Before-and-after object listings:
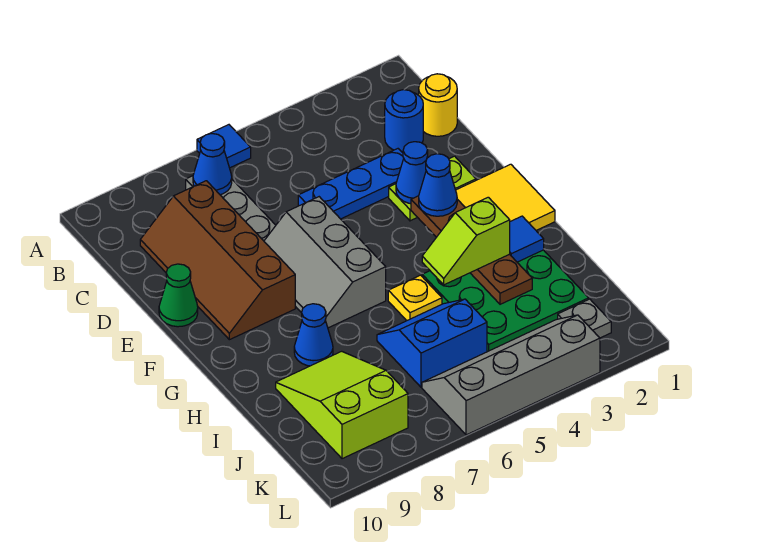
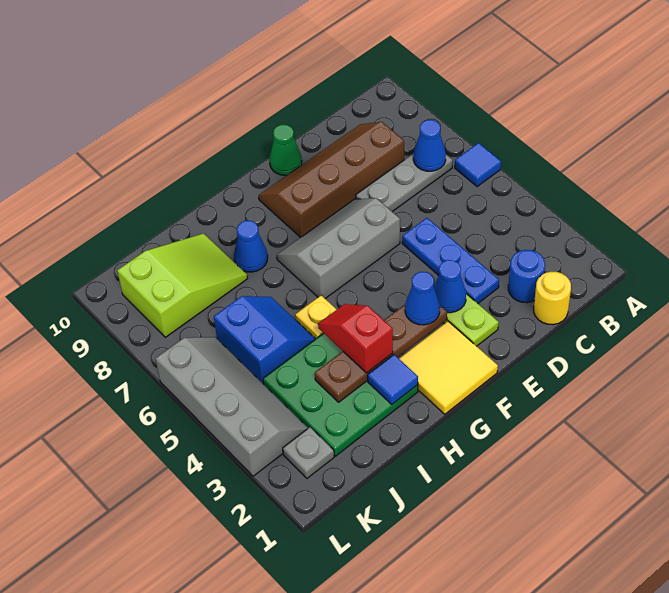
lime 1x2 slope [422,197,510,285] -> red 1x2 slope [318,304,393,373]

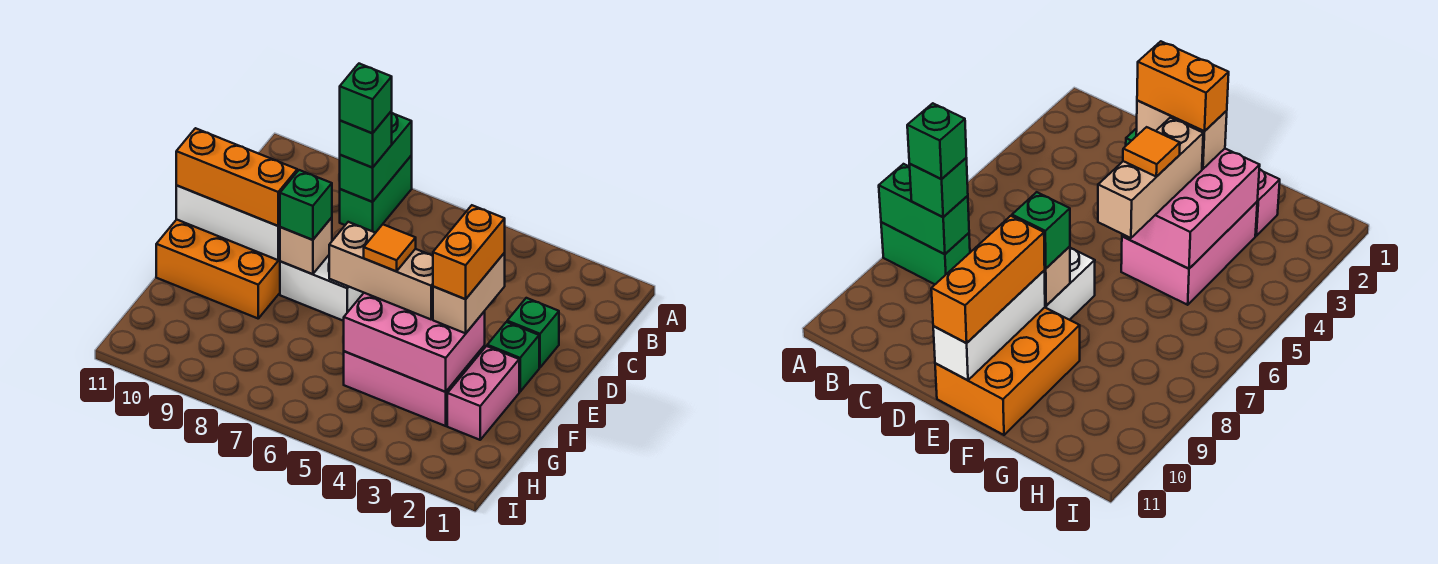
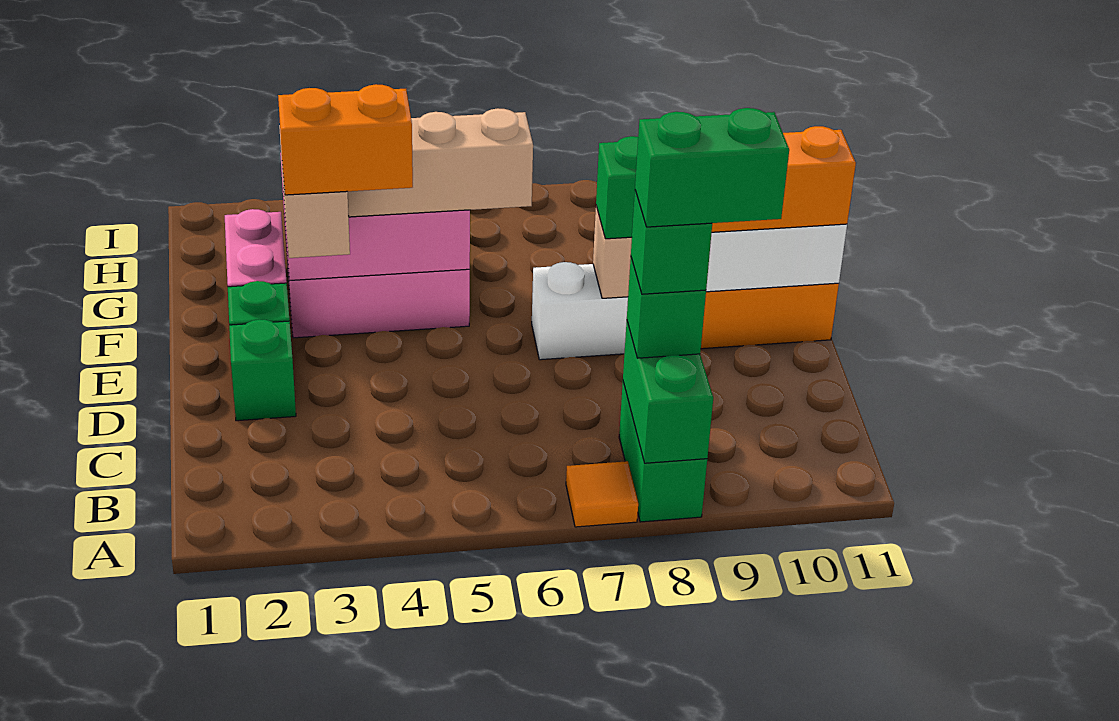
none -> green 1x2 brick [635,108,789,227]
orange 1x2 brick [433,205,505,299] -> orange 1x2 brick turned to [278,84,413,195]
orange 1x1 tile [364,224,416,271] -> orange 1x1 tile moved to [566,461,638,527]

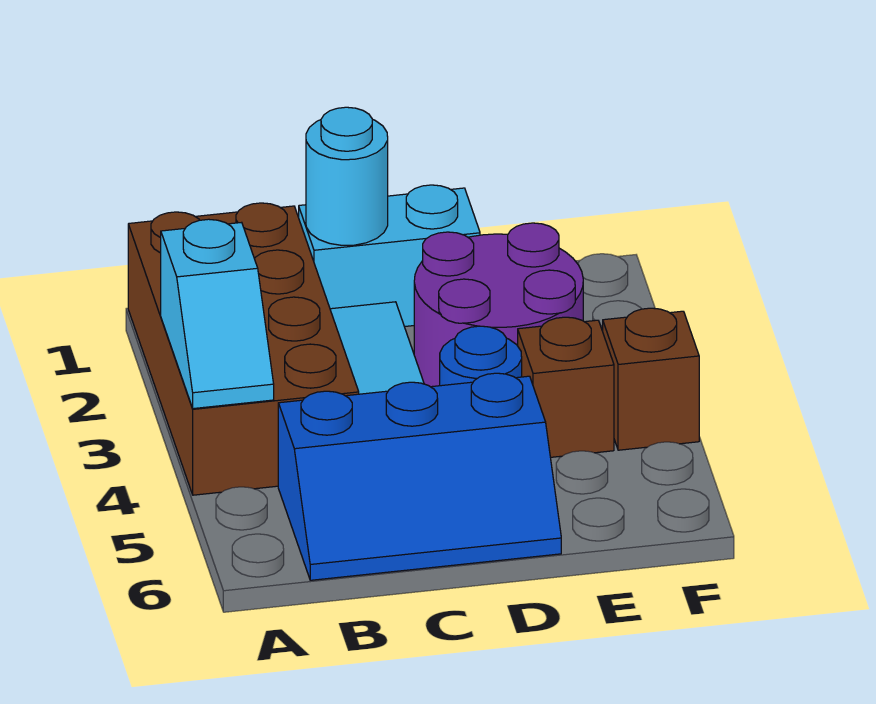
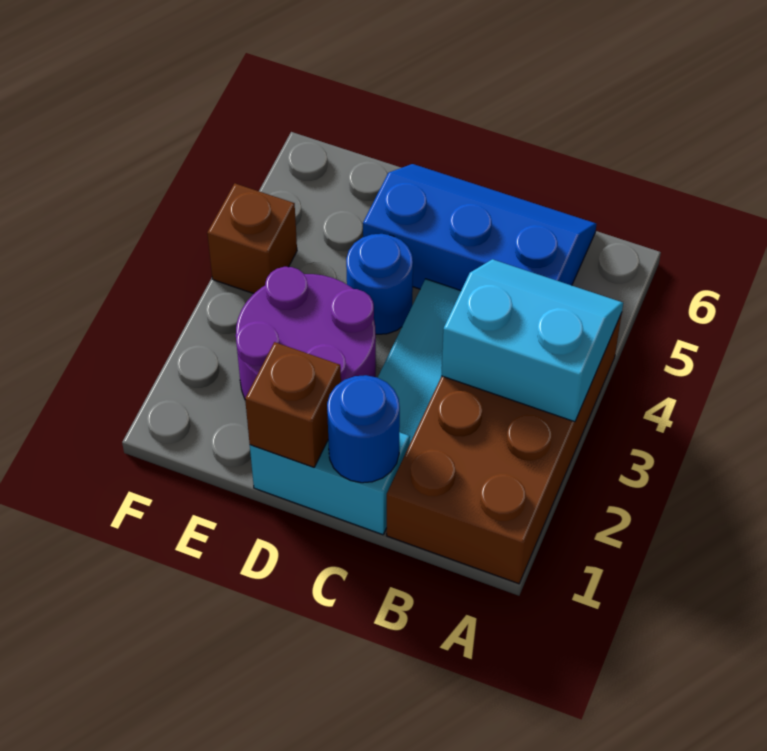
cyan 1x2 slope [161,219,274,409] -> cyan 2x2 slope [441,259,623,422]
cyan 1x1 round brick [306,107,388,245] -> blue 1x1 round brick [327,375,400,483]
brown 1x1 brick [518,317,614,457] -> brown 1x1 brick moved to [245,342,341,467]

* [Task brief]:
Of the records above, copy each line that includes "orange".

* [Your solution]:
orange 1x2 brick [433,205,505,299] -> orange 1x2 brick turned to [278,84,413,195]
orange 1x1 tile [364,224,416,271] -> orange 1x1 tile moved to [566,461,638,527]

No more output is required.